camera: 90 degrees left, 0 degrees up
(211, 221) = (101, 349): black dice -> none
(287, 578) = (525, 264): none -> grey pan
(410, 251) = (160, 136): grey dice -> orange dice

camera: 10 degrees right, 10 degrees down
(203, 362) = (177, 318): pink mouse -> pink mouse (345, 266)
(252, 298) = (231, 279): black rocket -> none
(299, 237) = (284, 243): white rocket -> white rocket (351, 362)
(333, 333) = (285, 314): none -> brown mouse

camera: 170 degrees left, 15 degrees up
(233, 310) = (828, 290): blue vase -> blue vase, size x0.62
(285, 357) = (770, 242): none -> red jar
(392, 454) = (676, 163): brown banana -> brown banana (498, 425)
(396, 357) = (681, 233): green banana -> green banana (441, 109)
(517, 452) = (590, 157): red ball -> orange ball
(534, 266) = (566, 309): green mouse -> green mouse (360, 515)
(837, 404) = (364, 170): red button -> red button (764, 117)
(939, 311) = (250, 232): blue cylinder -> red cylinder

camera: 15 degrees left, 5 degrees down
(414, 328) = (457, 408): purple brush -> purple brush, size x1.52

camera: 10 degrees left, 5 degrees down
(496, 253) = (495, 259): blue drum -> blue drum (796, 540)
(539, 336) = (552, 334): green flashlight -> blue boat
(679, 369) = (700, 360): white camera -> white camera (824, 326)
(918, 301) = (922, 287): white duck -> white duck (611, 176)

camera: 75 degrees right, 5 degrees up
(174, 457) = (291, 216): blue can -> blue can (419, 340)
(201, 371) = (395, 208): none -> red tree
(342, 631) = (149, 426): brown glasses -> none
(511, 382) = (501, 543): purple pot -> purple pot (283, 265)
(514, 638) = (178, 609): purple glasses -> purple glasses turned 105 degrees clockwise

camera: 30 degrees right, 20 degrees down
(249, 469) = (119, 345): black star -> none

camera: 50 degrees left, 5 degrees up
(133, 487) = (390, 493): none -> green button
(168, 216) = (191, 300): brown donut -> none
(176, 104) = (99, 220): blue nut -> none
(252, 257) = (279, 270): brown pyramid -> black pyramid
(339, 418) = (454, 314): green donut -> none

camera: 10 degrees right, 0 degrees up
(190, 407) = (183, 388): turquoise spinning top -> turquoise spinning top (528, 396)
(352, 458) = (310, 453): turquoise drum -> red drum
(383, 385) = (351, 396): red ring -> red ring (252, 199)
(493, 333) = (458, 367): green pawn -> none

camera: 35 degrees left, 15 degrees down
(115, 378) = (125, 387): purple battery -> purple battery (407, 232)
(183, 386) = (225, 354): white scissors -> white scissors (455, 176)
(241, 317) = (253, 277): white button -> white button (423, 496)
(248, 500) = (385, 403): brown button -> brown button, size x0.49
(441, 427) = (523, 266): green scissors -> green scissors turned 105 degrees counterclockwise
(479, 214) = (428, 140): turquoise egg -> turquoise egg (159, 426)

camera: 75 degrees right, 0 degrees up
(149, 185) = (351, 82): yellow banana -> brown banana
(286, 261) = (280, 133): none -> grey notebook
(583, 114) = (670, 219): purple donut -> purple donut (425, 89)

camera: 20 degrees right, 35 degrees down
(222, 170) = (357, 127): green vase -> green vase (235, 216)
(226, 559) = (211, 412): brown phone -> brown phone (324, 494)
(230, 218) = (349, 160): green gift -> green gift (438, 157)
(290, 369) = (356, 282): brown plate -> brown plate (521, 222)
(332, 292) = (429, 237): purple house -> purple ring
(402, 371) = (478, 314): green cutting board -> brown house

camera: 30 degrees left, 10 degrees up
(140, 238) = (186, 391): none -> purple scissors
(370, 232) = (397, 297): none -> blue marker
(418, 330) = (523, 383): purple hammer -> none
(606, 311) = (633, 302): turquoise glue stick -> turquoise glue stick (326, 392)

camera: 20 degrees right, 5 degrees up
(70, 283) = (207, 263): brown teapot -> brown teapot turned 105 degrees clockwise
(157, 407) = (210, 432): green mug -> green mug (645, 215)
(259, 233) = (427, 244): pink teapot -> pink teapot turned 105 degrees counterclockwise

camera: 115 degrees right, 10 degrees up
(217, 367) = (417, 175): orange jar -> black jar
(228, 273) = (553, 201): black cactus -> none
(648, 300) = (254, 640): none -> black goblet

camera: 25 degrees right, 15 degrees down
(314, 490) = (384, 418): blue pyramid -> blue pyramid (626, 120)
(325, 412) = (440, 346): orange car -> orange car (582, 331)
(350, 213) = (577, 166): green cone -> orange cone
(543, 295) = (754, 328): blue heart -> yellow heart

• ASSIGNMENT:
Copy every line above that holds the word "yellow".

• PROBLEM SOLUTION:
(149, 185) = (351, 82): yellow banana -> brown banana
(543, 295) = (754, 328): blue heart -> yellow heart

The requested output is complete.